- [Task description]: Your task is to copy the stretch of lines in the records below that begins with the line containing "gray mushroom |" and ends with the line containing "move | golden", exactly as written, with nothing added.
====== Data under study ======
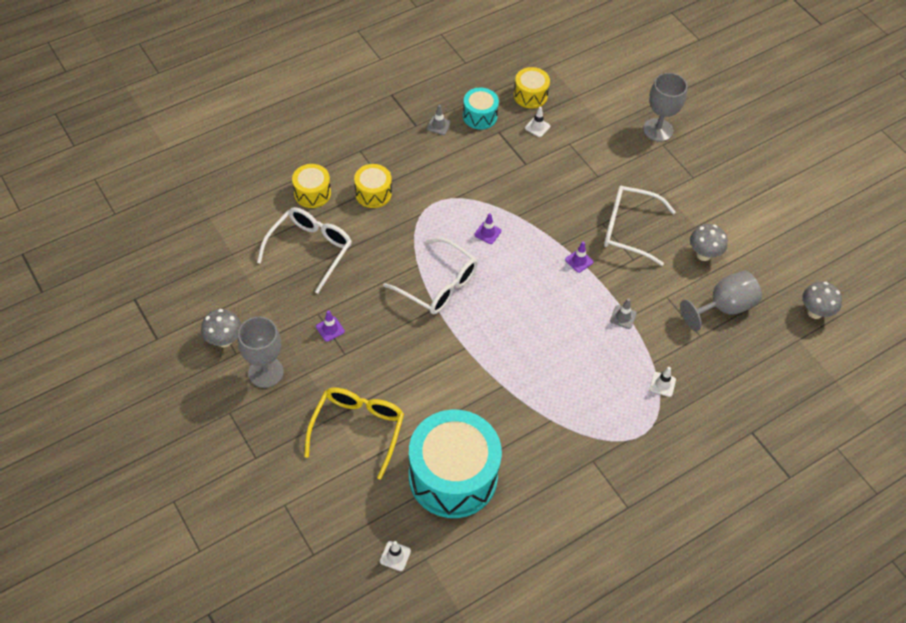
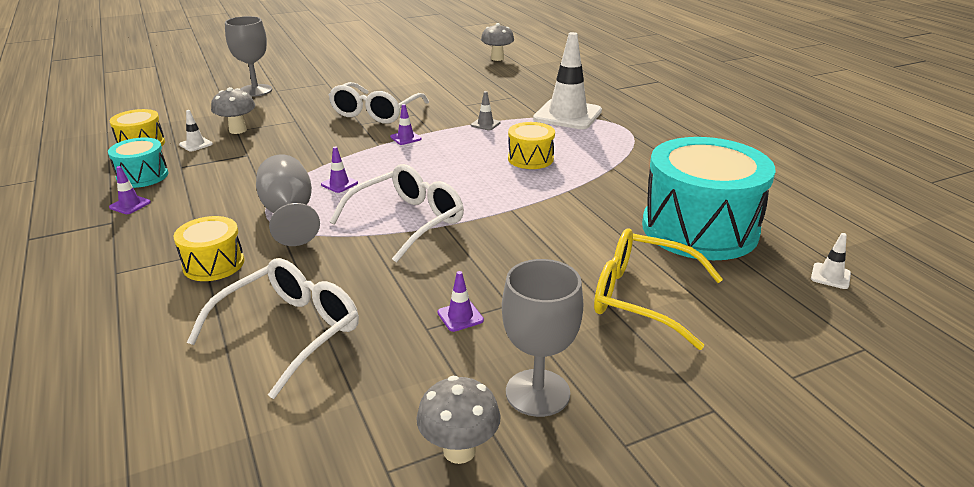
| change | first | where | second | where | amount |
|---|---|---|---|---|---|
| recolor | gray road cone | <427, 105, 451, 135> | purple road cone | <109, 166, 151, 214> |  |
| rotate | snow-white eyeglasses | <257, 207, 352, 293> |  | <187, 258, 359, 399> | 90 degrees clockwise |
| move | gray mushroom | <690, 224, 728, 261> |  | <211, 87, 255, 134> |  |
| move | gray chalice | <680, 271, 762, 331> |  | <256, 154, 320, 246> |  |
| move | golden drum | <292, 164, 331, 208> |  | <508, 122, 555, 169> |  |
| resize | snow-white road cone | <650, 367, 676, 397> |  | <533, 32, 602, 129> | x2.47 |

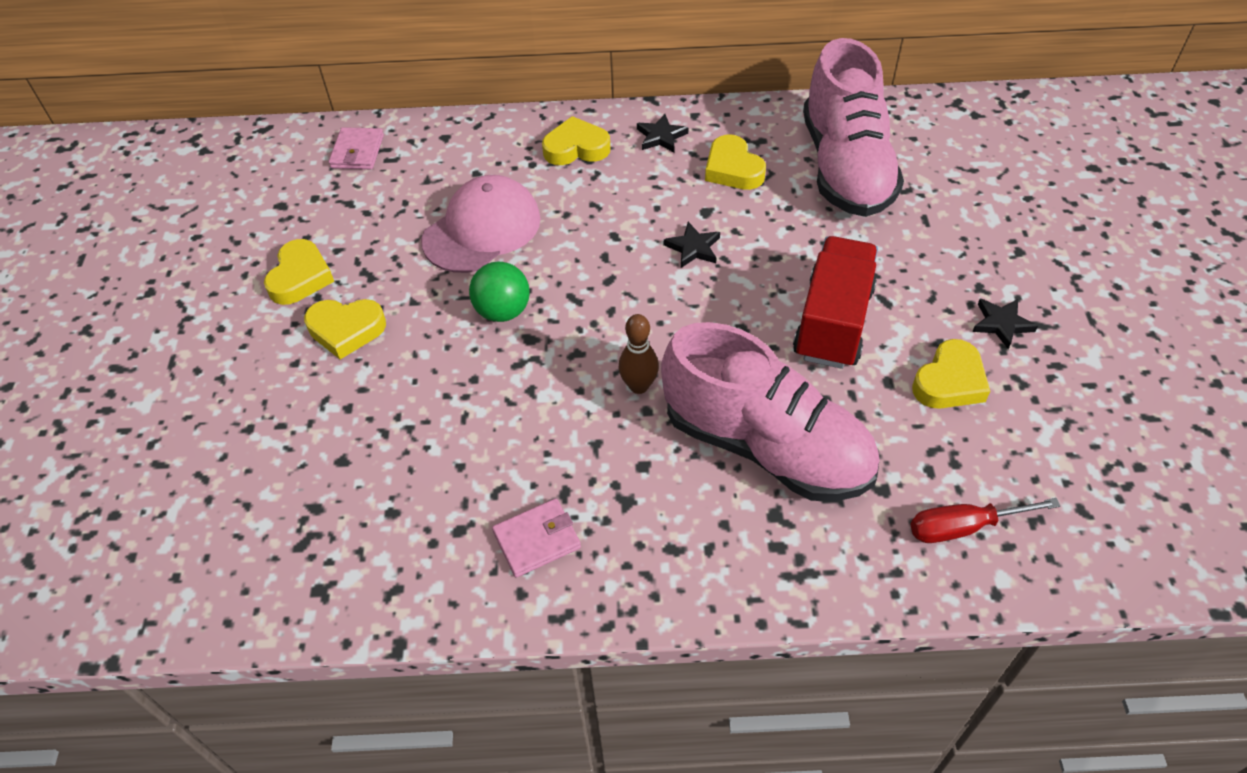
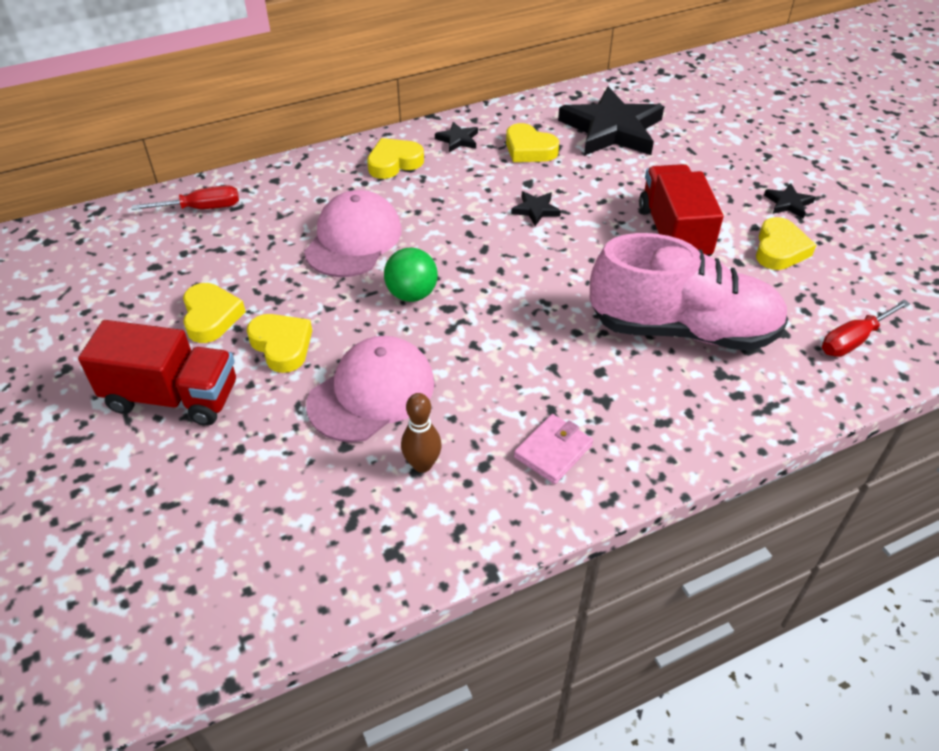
| change | first | where | second | where | amount |
|---|---|---|---|---|---|
| insert |  |  | red truck | <78, 320, 236, 426> |  |
| replace | rose-pink billfold | <329, 127, 384, 169> | red hand screwdriver | <132, 185, 239, 210> |  |
| rotate | golden love heart | <304, 299, 386, 359> |  | <247, 314, 312, 373> | 105 degrees counterclockwise |
| insert |  |  | rose-pink baseball cap | <306, 336, 435, 442> |  |
| move | brown tenpin | <619, 314, 659, 394> |  | <401, 393, 442, 473> |  |
| replace | rose-pink sneaker | <803, 38, 904, 217> | ebony star shape | <558, 87, 664, 156> |  |

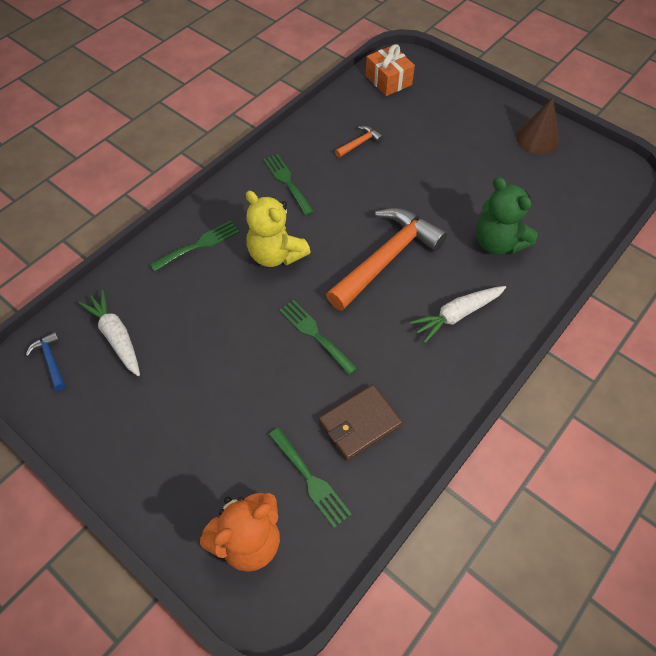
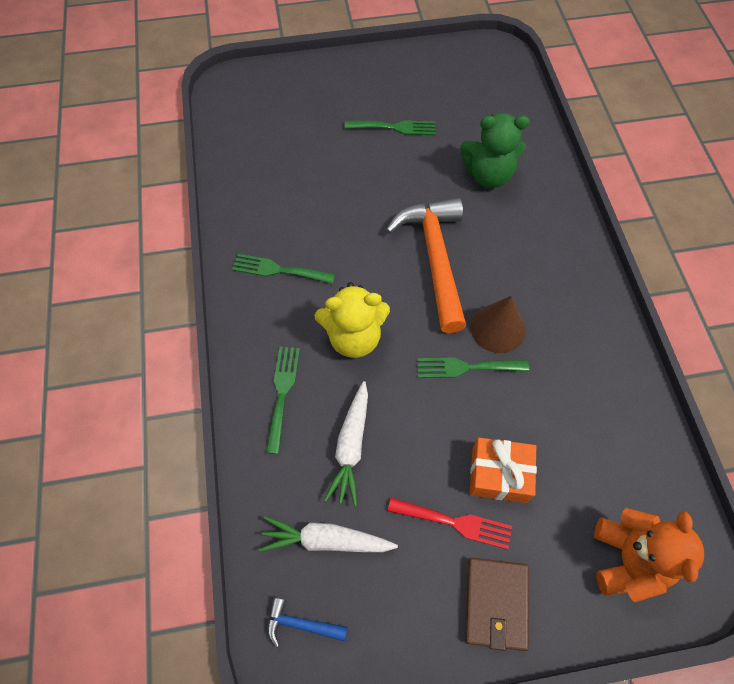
| change | first | where | second | where | amount |
|---|---|---|---|---|---|
| move | snow-white root vegetable | <409, 286, 506, 343> |  | <324, 381, 368, 506> |  |
| move | leaf-green dinner fork | <269, 428, 352, 528> |  | <345, 120, 436, 135> |  |
| insert |  |  | red dinner fork | <388, 498, 512, 550> |  |
| move | brown billfold | <319, 385, 402, 461> |  | <465, 558, 529, 651> |  |
| move | orange-coloured gift | <366, 44, 415, 96> |  | <470, 438, 537, 503> |  |
| move | brown solid cone | <516, 98, 559, 154> |  | <471, 296, 525, 353> |  |
| delete | orange-coloured claw hammer | <335, 126, 383, 158> |  |  |  |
======
- [Your solution]:
| move | gray mushroom | <690, 224, 728, 261> |  | <211, 87, 255, 134> |  |
| move | gray chalice | <680, 271, 762, 331> |  | <256, 154, 320, 246> |  |
| move | golden drum | <292, 164, 331, 208> |  | <508, 122, 555, 169> |  |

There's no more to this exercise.